■ **Directions for this task**
Among the entries below, copy every line that carries the word "aqua".

■ **Given entries**
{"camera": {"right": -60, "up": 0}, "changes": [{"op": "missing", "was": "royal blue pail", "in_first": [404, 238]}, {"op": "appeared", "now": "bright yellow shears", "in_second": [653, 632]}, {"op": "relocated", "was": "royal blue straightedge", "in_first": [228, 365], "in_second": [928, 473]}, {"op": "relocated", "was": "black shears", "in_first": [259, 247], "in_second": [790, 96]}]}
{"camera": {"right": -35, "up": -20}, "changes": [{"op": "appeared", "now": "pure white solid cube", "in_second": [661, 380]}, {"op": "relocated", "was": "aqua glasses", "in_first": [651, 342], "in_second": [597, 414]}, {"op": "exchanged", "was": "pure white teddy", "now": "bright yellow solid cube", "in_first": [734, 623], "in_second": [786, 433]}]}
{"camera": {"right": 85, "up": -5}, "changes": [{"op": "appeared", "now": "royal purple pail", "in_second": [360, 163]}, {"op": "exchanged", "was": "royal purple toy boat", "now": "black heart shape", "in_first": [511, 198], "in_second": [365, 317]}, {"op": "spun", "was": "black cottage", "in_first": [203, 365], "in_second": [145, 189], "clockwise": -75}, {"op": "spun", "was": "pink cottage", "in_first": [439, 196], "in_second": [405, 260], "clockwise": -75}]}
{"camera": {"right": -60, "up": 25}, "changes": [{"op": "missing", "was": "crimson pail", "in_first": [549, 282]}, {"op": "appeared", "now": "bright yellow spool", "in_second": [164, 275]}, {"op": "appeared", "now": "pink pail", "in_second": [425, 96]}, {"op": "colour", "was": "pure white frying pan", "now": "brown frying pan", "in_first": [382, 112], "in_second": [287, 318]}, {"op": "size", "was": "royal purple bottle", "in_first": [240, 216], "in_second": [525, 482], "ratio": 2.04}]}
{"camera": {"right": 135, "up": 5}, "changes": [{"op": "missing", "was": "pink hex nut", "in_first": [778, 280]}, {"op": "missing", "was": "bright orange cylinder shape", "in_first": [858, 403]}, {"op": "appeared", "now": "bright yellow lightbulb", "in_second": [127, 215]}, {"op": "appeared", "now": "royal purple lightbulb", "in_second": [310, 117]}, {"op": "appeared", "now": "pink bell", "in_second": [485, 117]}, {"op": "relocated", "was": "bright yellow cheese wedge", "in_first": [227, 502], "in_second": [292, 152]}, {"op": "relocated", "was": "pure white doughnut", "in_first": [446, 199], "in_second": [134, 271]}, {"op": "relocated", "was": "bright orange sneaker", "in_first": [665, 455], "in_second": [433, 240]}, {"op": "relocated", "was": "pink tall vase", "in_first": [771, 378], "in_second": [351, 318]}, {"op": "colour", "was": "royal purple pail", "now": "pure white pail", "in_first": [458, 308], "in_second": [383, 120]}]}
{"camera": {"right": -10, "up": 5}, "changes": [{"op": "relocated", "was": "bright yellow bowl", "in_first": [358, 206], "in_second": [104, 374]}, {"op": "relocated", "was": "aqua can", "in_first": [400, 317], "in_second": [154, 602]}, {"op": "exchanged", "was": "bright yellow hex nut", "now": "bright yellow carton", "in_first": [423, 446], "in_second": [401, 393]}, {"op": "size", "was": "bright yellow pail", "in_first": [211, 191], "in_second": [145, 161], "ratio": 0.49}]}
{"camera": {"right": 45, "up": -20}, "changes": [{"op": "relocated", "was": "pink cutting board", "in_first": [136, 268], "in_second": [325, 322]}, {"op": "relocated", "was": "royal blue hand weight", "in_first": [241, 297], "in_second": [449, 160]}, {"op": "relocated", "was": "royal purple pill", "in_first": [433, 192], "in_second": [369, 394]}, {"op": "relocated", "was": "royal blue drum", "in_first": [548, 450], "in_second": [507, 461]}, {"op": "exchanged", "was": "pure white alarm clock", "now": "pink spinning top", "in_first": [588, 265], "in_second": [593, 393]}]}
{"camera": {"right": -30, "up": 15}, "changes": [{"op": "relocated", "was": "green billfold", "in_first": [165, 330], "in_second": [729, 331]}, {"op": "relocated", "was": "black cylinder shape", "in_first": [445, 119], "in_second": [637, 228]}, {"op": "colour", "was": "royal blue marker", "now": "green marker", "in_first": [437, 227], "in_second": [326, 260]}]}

■ **Final answer**
{"camera": {"right": -35, "up": -20}, "changes": [{"op": "appeared", "now": "pure white solid cube", "in_second": [661, 380]}, {"op": "relocated", "was": "aqua glasses", "in_first": [651, 342], "in_second": [597, 414]}, {"op": "exchanged", "was": "pure white teddy", "now": "bright yellow solid cube", "in_first": [734, 623], "in_second": [786, 433]}]}
{"camera": {"right": -10, "up": 5}, "changes": [{"op": "relocated", "was": "bright yellow bowl", "in_first": [358, 206], "in_second": [104, 374]}, {"op": "relocated", "was": "aqua can", "in_first": [400, 317], "in_second": [154, 602]}, {"op": "exchanged", "was": "bright yellow hex nut", "now": "bright yellow carton", "in_first": [423, 446], "in_second": [401, 393]}, {"op": "size", "was": "bright yellow pail", "in_first": [211, 191], "in_second": [145, 161], "ratio": 0.49}]}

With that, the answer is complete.